Description of the task: After locating the line that contains "purple semicircle: (52, 99)", transcribe exactly that line and each one after it until the data ends, skipping pictures.

=-=-=

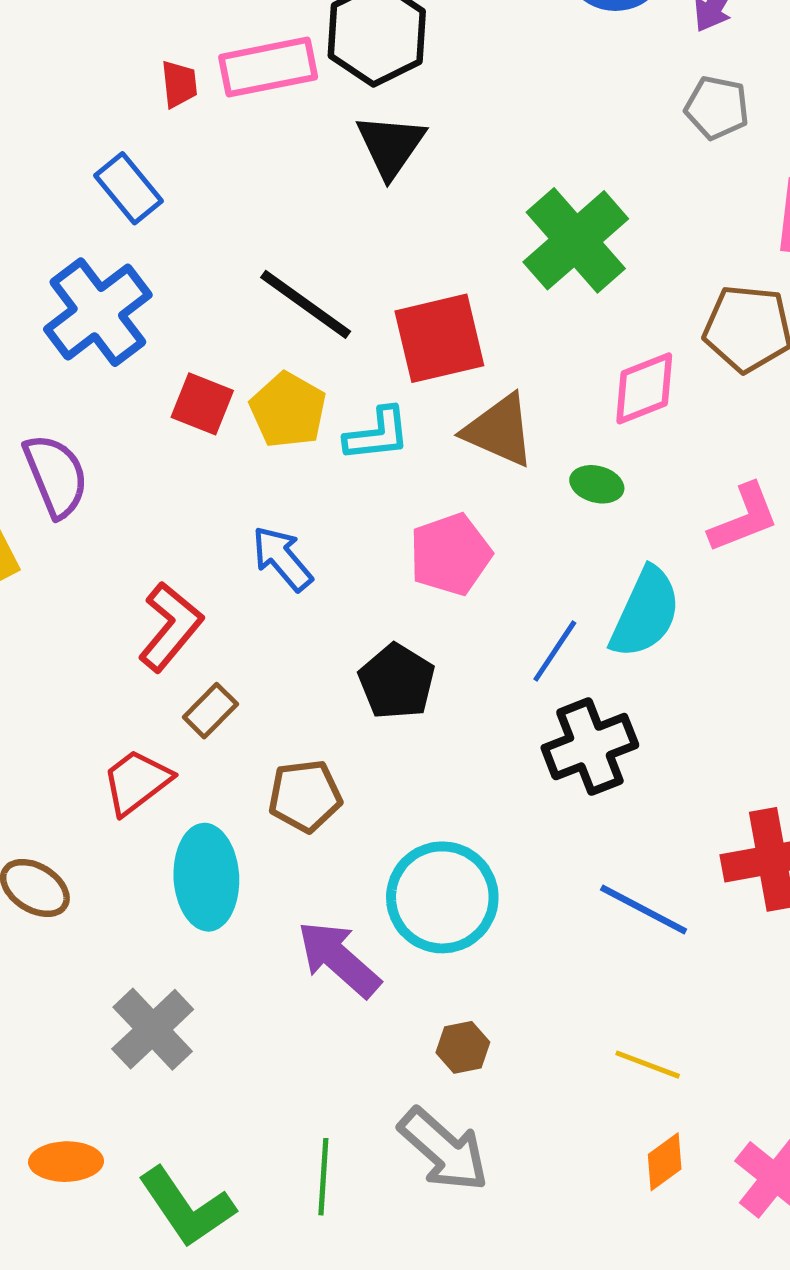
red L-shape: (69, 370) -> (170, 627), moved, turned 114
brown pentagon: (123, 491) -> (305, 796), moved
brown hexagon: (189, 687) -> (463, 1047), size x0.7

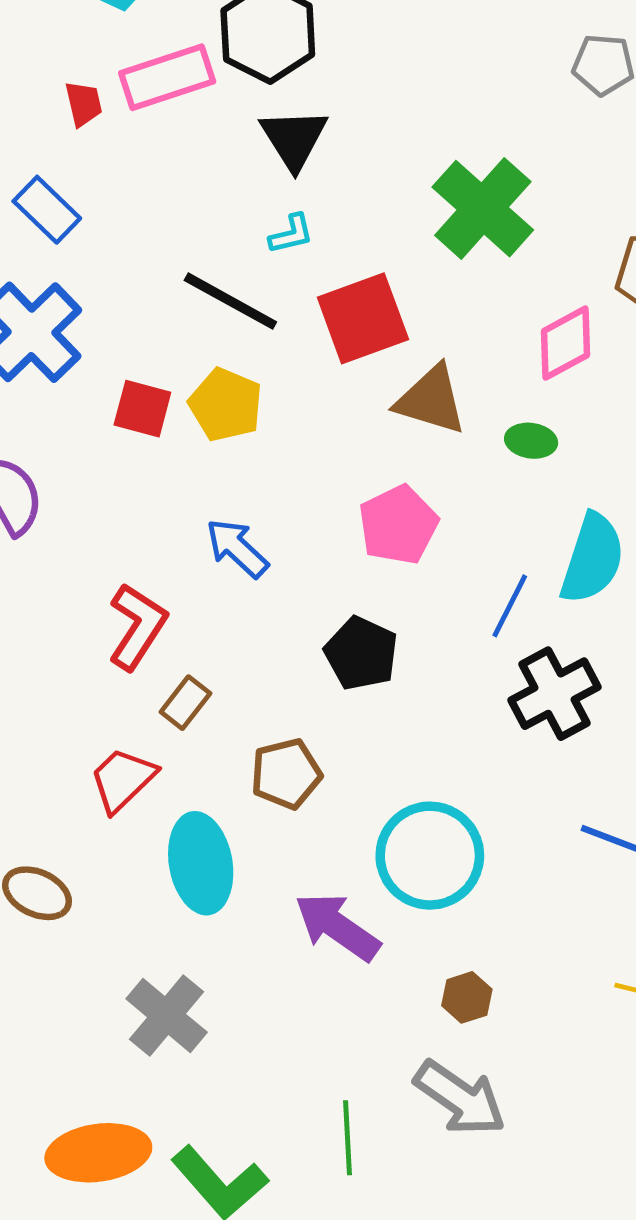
cyan L-shape: (377, 434) -> (291, 234), moved, size x0.7
orange ellipse: (66, 1162) -> (98, 1153), size x1.5

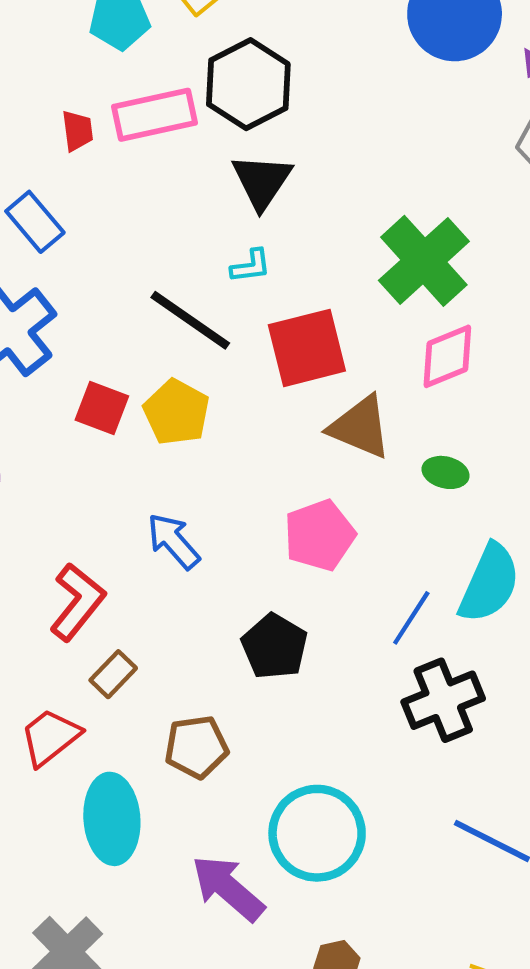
pink diamond: (566, 343) -> (447, 356), moved

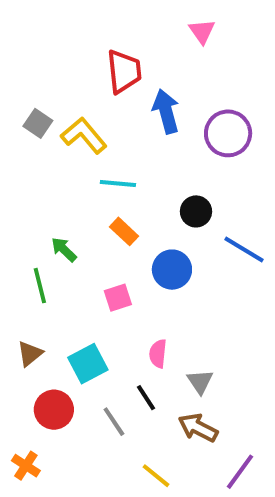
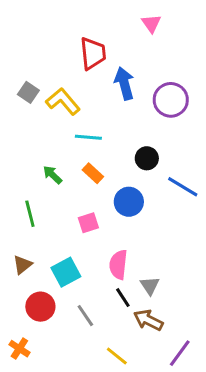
green arrow: (64, 250) -> (52, 175), moved
pink semicircle: (158, 354) -> (118, 265), size x1.4
black line: (146, 398) -> (123, 298), moved

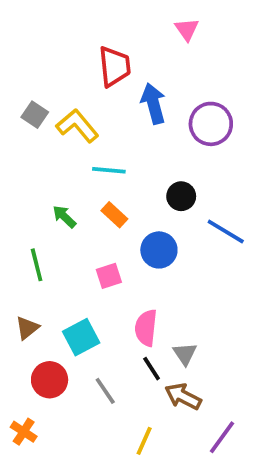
yellow line: (117, 356) -> (144, 441), turned 75

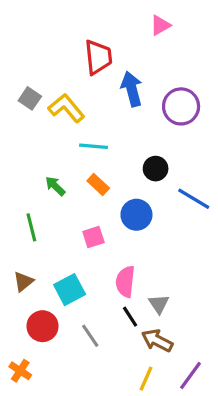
pink triangle: (187, 29) -> (160, 25), turned 35
yellow line: (144, 441) -> (146, 379), moved

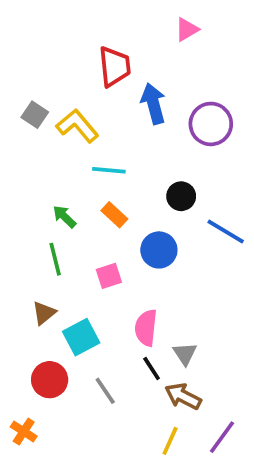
green line: (31, 227) -> (55, 259), moved
brown triangle: (23, 282) -> (44, 313), moved

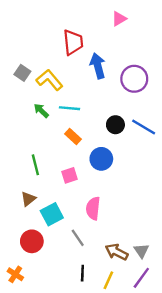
green arrow: (64, 217) -> (41, 111), moved
blue line: (226, 231) -> (144, 127), moved
gray triangle: (185, 354) -> (141, 251), moved
black line: (152, 369) -> (82, 273), moved, turned 35
gray line: (105, 391) -> (78, 238), moved

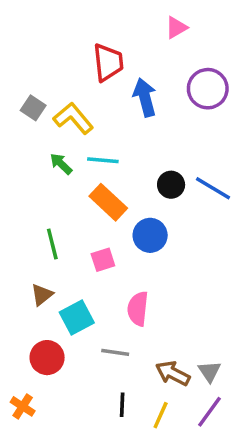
purple circle: (134, 79) -> (208, 89), moved
orange rectangle: (73, 136) -> (108, 202), size x1.5
gray line: (78, 238) -> (115, 352), turned -48

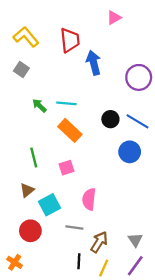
purple circle: (208, 89) -> (139, 77), moved
yellow L-shape: (73, 118) -> (26, 37), moved
blue circle: (150, 235) -> (130, 152), moved
brown arrow: (173, 373) -> (99, 242), moved, turned 95

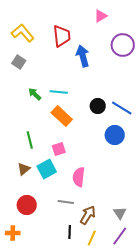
purple circle: (139, 77) -> (123, 45), moved
cyan square: (50, 205) -> (47, 169), moved
orange cross: (15, 262) -> (13, 233), turned -32

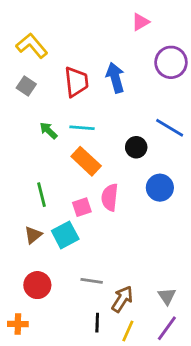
red trapezoid: (62, 36) -> (76, 82), moved
blue line: (122, 108) -> (170, 128), moved
pink semicircle: (79, 177) -> (110, 197), moved

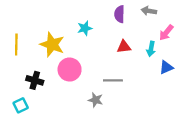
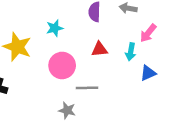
pink circle: (70, 70) -> (62, 65), moved

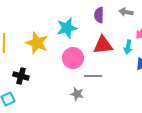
cyan star: (55, 28) -> (67, 28), size x1.5
red triangle: (99, 49) -> (103, 45), size x1.5

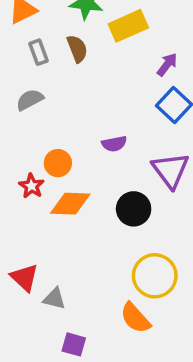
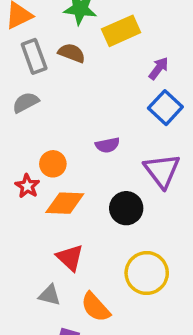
brown semicircle: (77, 49) -> (72, 53), turned -48
gray rectangle: (39, 52) -> (34, 56), size x1.4
red triangle: (24, 278) -> (70, 258), moved
orange semicircle: (135, 318) -> (96, 307), moved

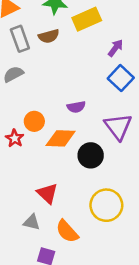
brown semicircle: (72, 53) -> (49, 36), turned 144
orange diamond: (65, 203) -> (61, 138), moved

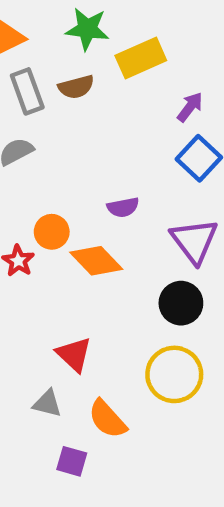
orange diamond: (61, 138) -> (96, 261), turned 44
black circle: (91, 155) -> (181, 303), moved

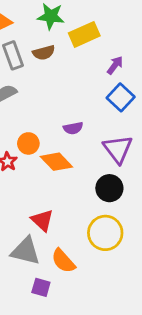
gray triangle: (47, 403) -> (26, 251), size x1.6

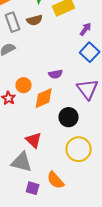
orange diamond: (56, 162) -> (44, 98), turned -70
black circle: (109, 188) -> (69, 117), moved
orange semicircle: (63, 261) -> (56, 180), moved

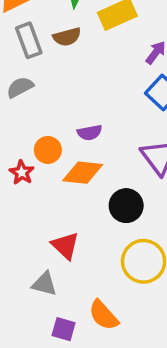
purple semicircle: (56, 74) -> (90, 133), moved
orange diamond: (44, 98) -> (83, 173), turned 30
gray triangle: (22, 162) -> (44, 284), size x0.7

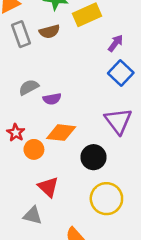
gray semicircle: (20, 87) -> (29, 87), moved
purple semicircle: (90, 133) -> (52, 99), moved
orange circle: (48, 150) -> (34, 149), moved

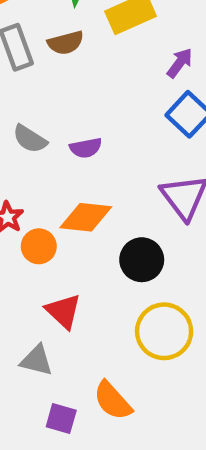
gray semicircle: (29, 87) -> (30, 139), turned -120
purple semicircle: (52, 99) -> (86, 148), moved

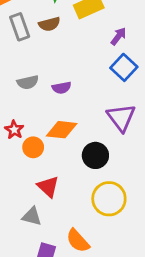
gray semicircle: (30, 139) -> (28, 82), turned -45

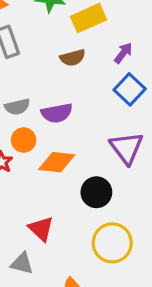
brown semicircle: (49, 24) -> (73, 58), moved
purple semicircle: (62, 88) -> (57, 113), size x1.4
orange circle: (33, 147) -> (24, 140), moved

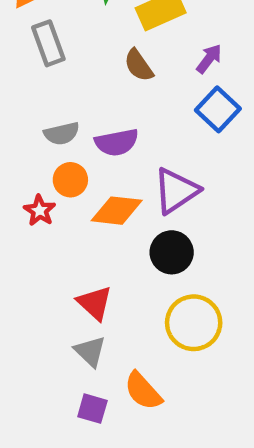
brown semicircle: (73, 58) -> (139, 65), turned 70
purple triangle: (126, 148) -> (176, 191), moved, turned 33
gray triangle: (22, 263) -> (90, 351), moved, turned 30

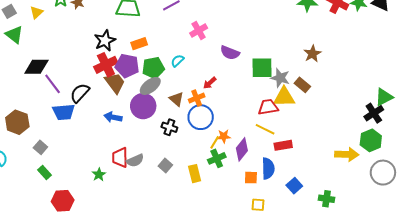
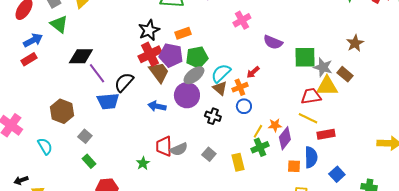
cyan semicircle: (177, 61) -> (221, 73), moved, size x1.5
blue circle: (201, 117) -> (244, 106), size x0.6
orange star: (224, 136) -> (275, 125), moved

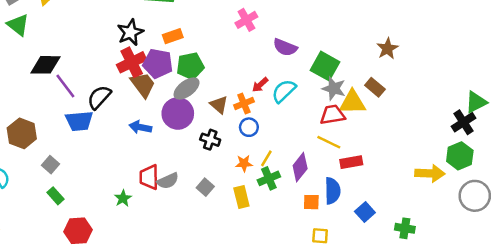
green square: (305, 57) -> (325, 66), turned 30
gray star: (323, 67) -> (334, 89), moved
cyan semicircle: (221, 73) -> (284, 91), moved
orange star: (275, 125) -> (244, 163), moved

=-=-=

Written solution:
purple semicircle: (52, 99) -> (86, 148), moved

gray semicircle: (30, 139) -> (28, 82), turned -45

brown semicircle: (49, 24) -> (73, 58), moved
purple semicircle: (62, 88) -> (57, 113), size x1.4
orange circle: (33, 147) -> (24, 140), moved

brown semicircle: (73, 58) -> (139, 65), turned 70
purple triangle: (126, 148) -> (176, 191), moved, turned 33
gray triangle: (22, 263) -> (90, 351), moved, turned 30

cyan semicircle: (177, 61) -> (221, 73), moved, size x1.5
blue circle: (201, 117) -> (244, 106), size x0.6
orange star: (224, 136) -> (275, 125), moved

green square: (305, 57) -> (325, 66), turned 30
gray star: (323, 67) -> (334, 89), moved
cyan semicircle: (221, 73) -> (284, 91), moved
orange star: (275, 125) -> (244, 163), moved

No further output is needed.